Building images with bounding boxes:
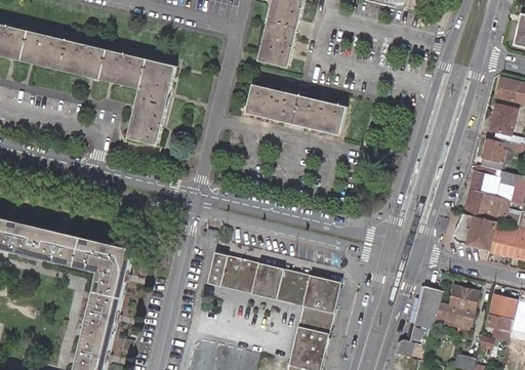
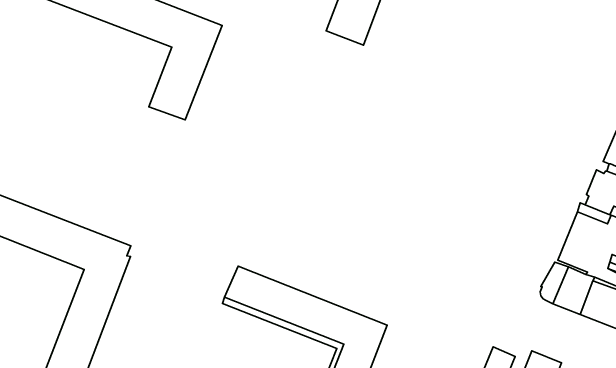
building: [246,83,348,134] -> none

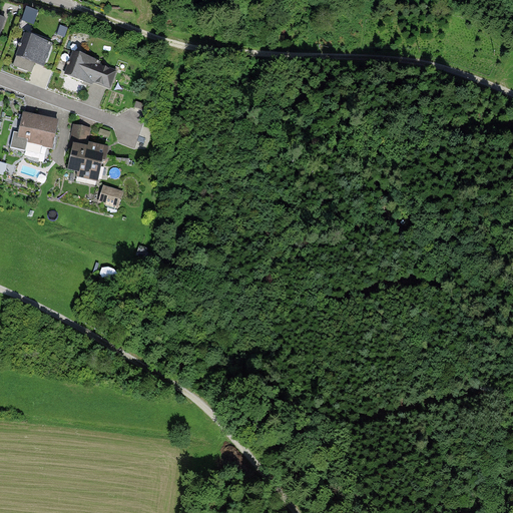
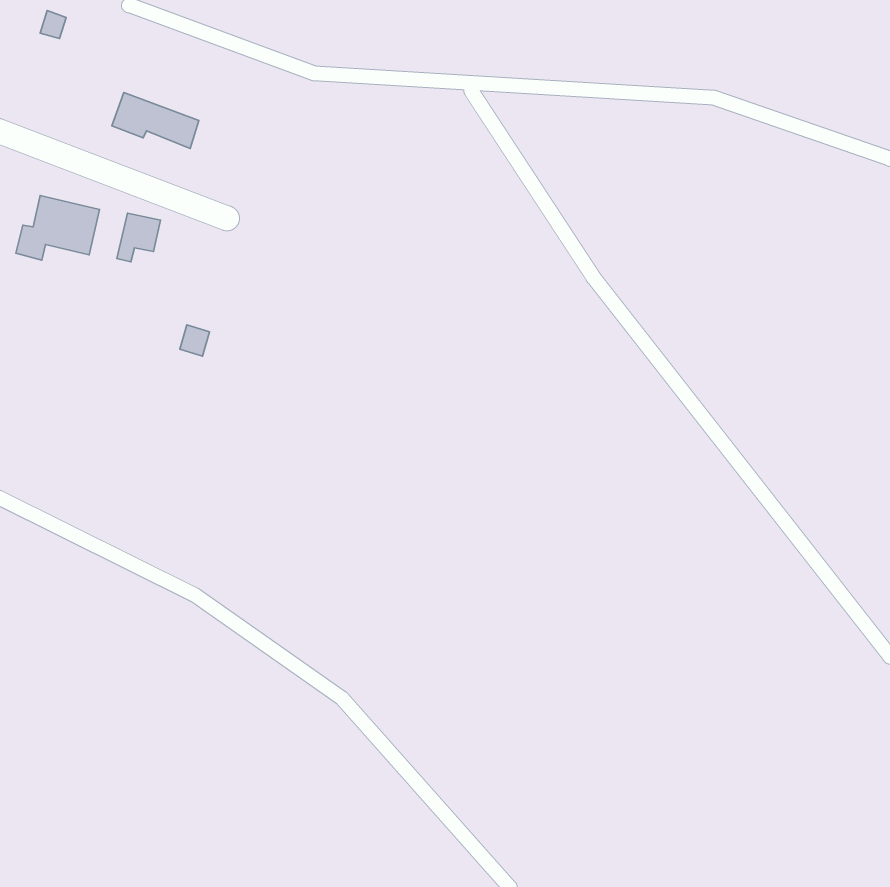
building: [13,36,50,70] -> none
building: [70,142,107,175] -> none

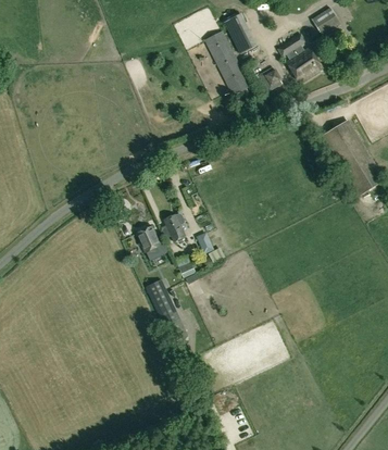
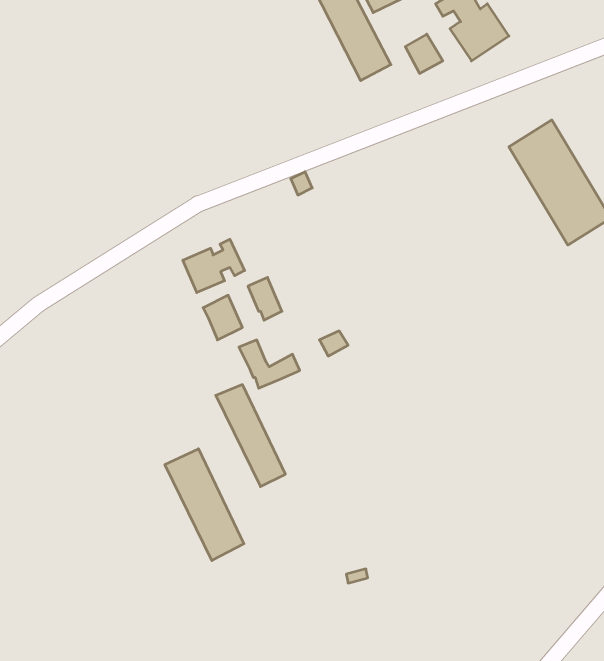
building: none -> [183,239,245,293]
building: none -> [165,449,244,561]

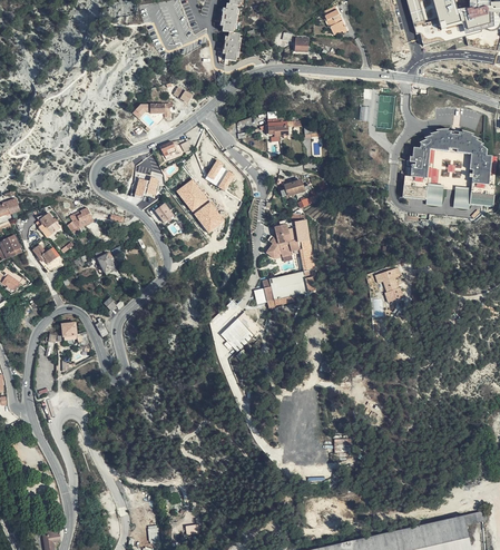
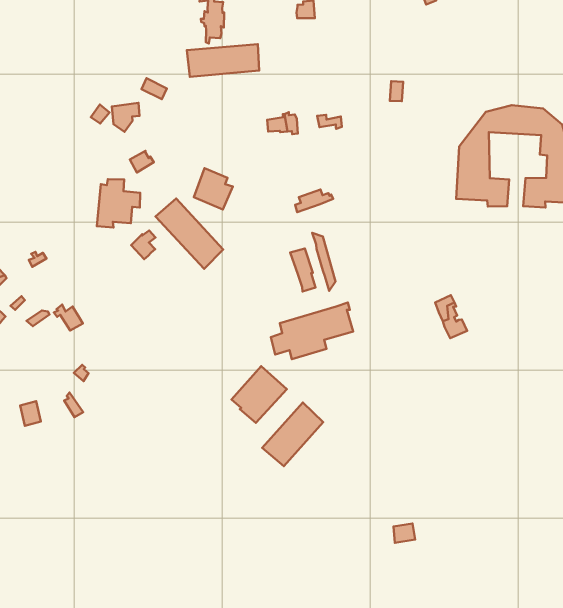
building: none -> [187,44,259,77]
building: none -> [262,403,323,466]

[Your assignment] Where the line containing "building: [13,36,50,70] -> none" appears in the records above, begin copying and continue exactly through the last line, with nothing else; omit every picture.

[Response to this exercise]
building: [13,36,50,70] -> none
building: [70,142,107,175] -> none

building: none -> [183,239,245,293]
building: none -> [165,449,244,561]

building: none -> [187,44,259,77]
building: none -> [262,403,323,466]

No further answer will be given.